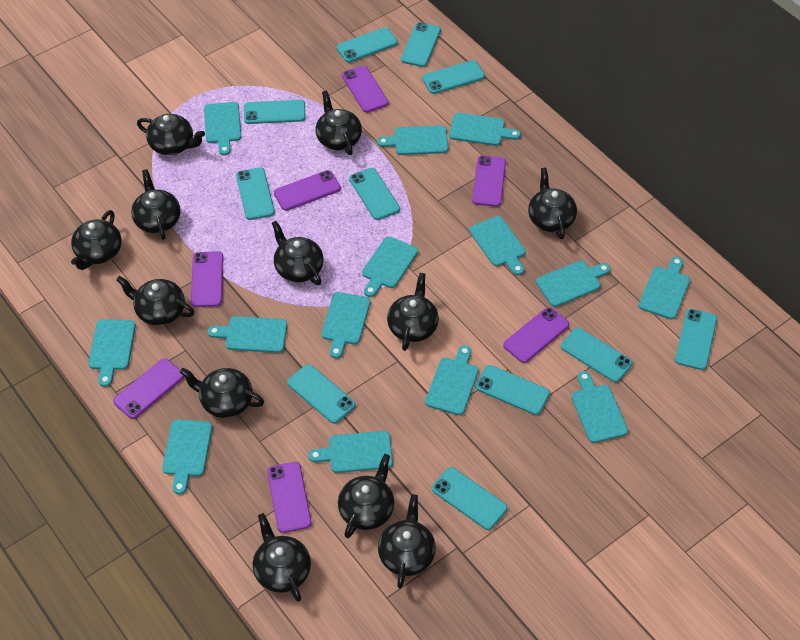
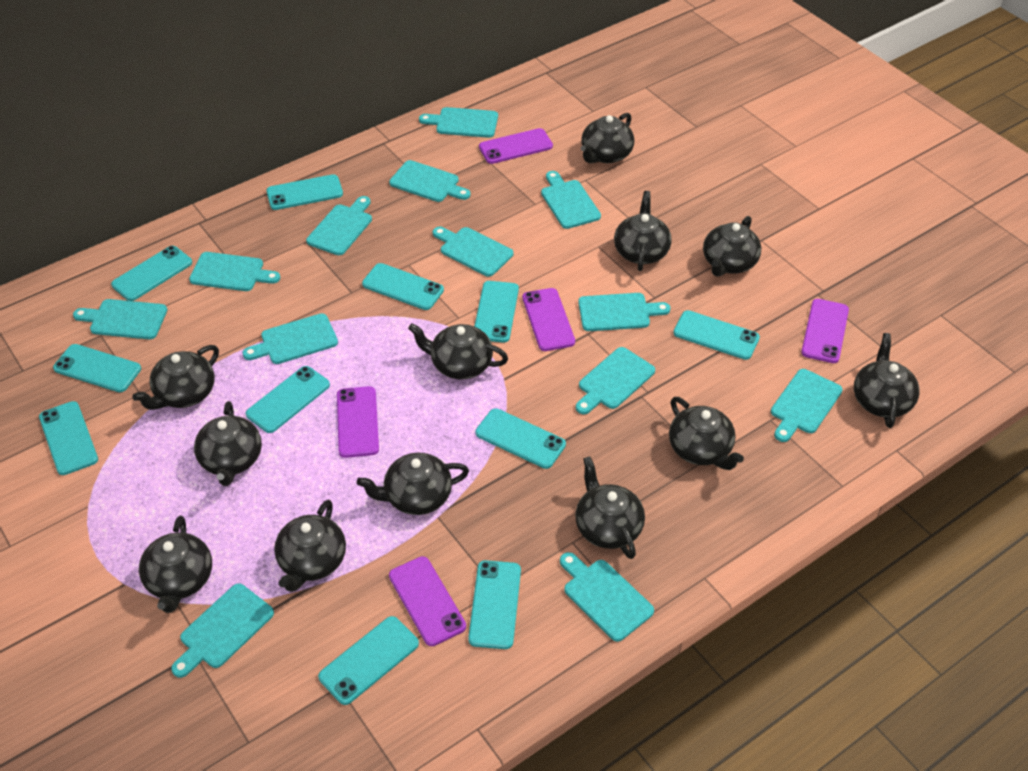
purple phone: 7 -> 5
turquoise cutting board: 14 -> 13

==

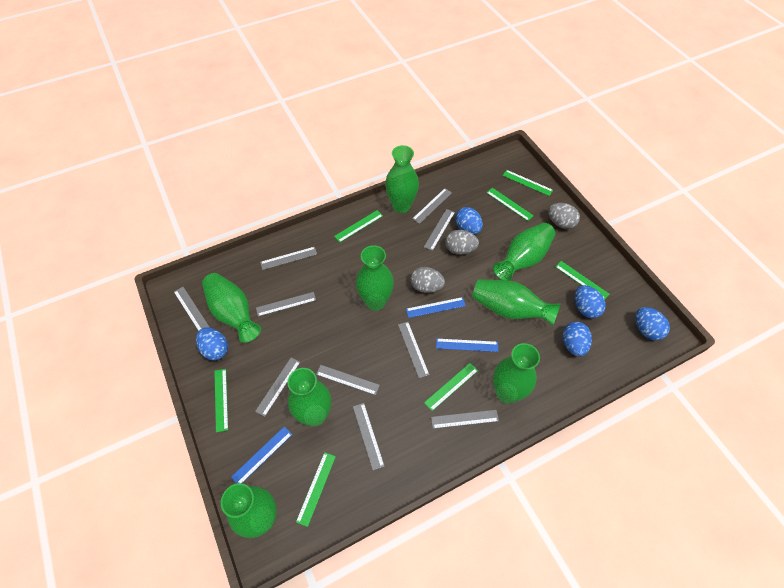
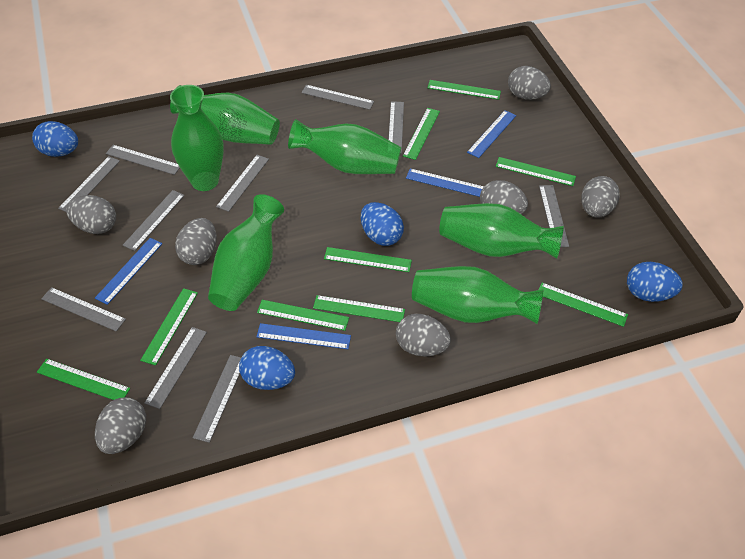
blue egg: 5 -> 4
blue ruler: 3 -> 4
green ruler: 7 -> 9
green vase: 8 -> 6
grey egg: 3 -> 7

→ EXERCISE:
Reprint exactly the lines above that start at the one with "blue ruler: 3 -> 4" and end at the one with "grey egg: 3 -> 7", keeping both and adding none.

→ EXERCISE RESULT:
blue ruler: 3 -> 4
green ruler: 7 -> 9
green vase: 8 -> 6
grey egg: 3 -> 7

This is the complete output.